** Opening Supplied records block **
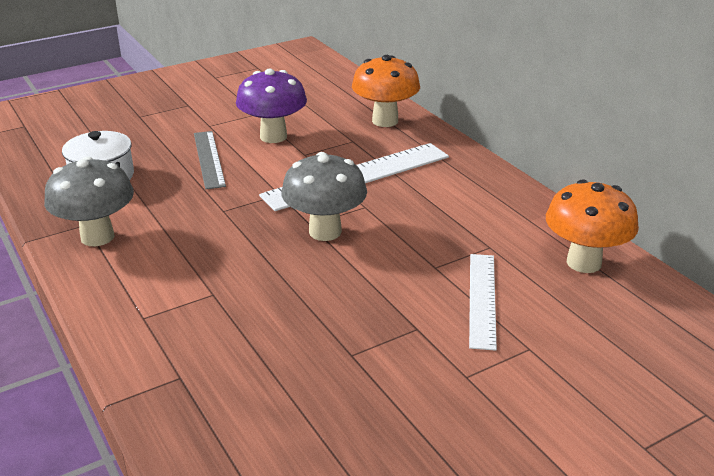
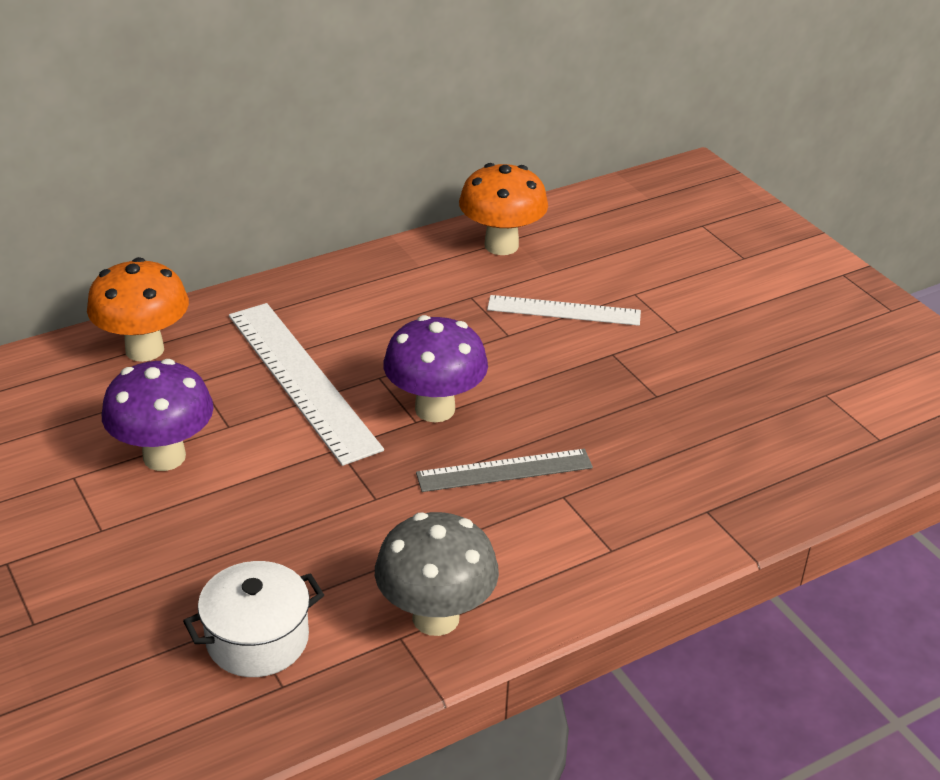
camera: 90 degrees left, 5 degrees up
grey ruler [194,131,226,189] -> grey ruler moved to [416,449,593,492]
grey mushroom [281,152,367,241] -> purple mushroom [383,315,488,422]

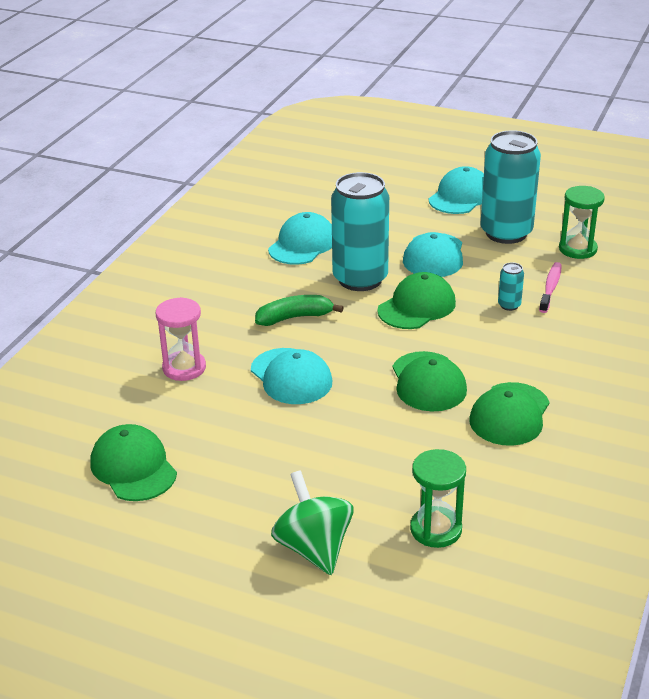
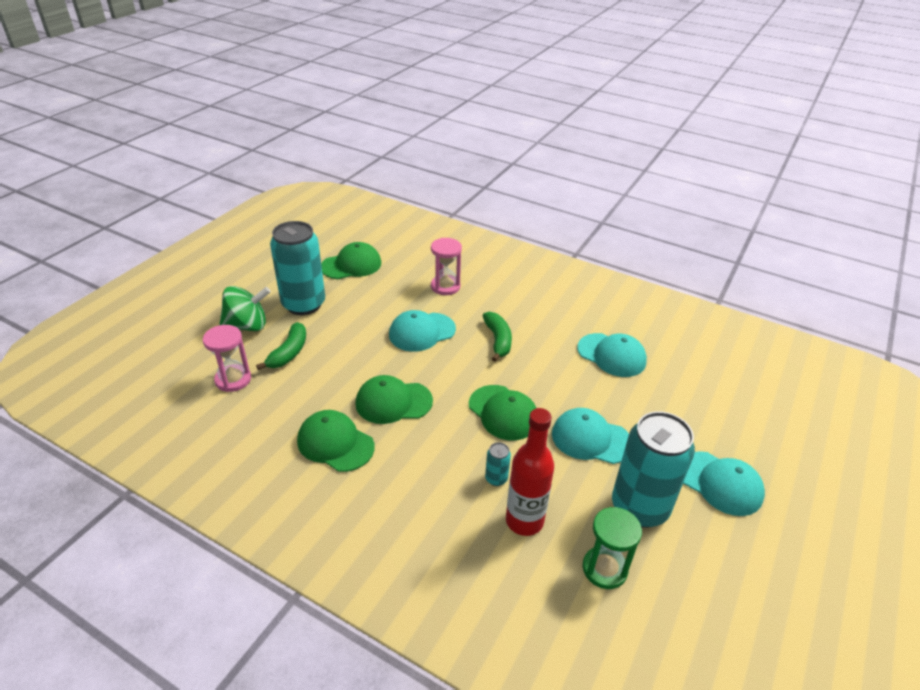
camera: 95 degrees right, 5 degrees up
turquoise can [331,172,389,291] -> turquoise can moved to [270,221,325,315]
green hourglass [410,449,466,548] -> pink hourglass [203,325,251,392]
pink toothbrush [539,262,562,313] -> red bottle [506,408,554,536]
none -> green banana [256,322,306,370]

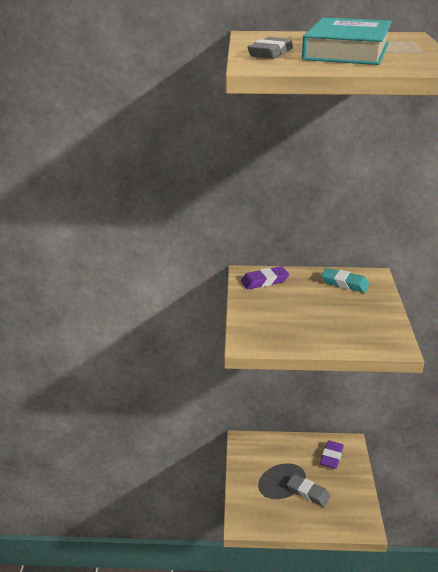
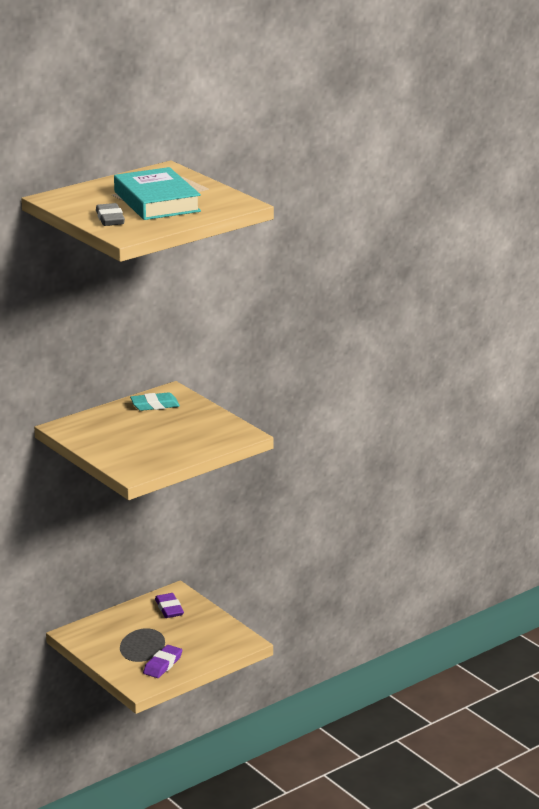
camera: 40 degrees left, 5 degrees down
purple eraser [241,266,289,289] -> purple eraser moved to [143,645,182,678]
grey eraser [287,474,330,507] -> none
** Closing Supplied records block **
Problem details >>
Could you restate the entries word for word, skipping any pictures?

Exercise solution >>
camera: 90 degrees left, 5 degrees up
grey ruler [194,131,226,189] -> grey ruler moved to [416,449,593,492]
grey mushroom [281,152,367,241] -> purple mushroom [383,315,488,422]

camera: 95 degrees right, 5 degrees up
turquoise can [331,172,389,291] -> turquoise can moved to [270,221,325,315]
green hourglass [410,449,466,548] -> pink hourglass [203,325,251,392]
pink toothbrush [539,262,562,313] -> red bottle [506,408,554,536]
none -> green banana [256,322,306,370]

camera: 40 degrees left, 5 degrees down
purple eraser [241,266,289,289] -> purple eraser moved to [143,645,182,678]
grey eraser [287,474,330,507] -> none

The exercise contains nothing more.